• _WORK TO BE COMPLETED_:
Each line in the data must be reproduced as written, except for any picture.

Scene difference descriptions:

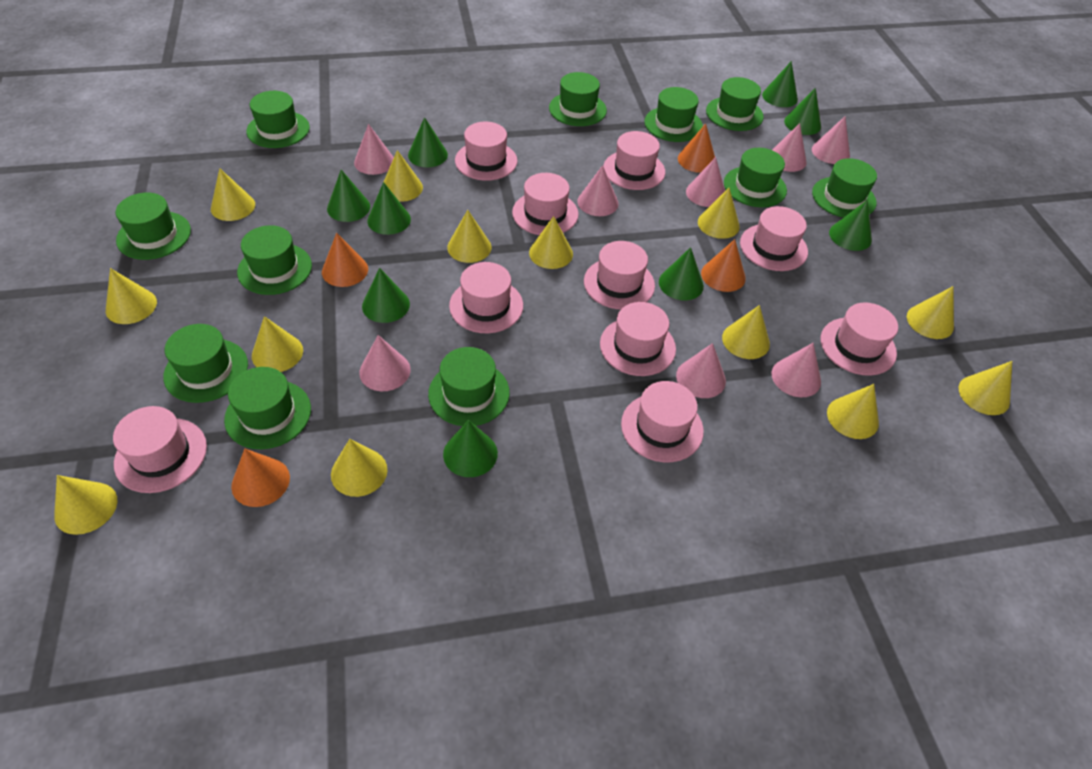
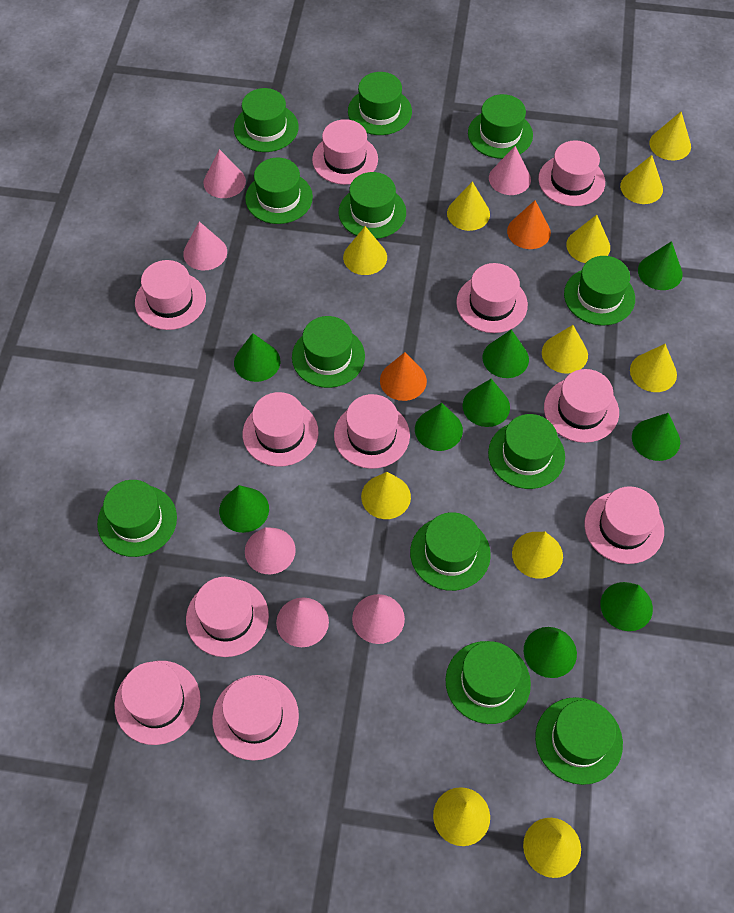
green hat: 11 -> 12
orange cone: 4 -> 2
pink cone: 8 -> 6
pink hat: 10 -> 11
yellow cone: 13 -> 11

• _EXERCISE RESULT_:
green hat: 11 -> 12
orange cone: 4 -> 2
pink cone: 8 -> 6
pink hat: 10 -> 11
yellow cone: 13 -> 11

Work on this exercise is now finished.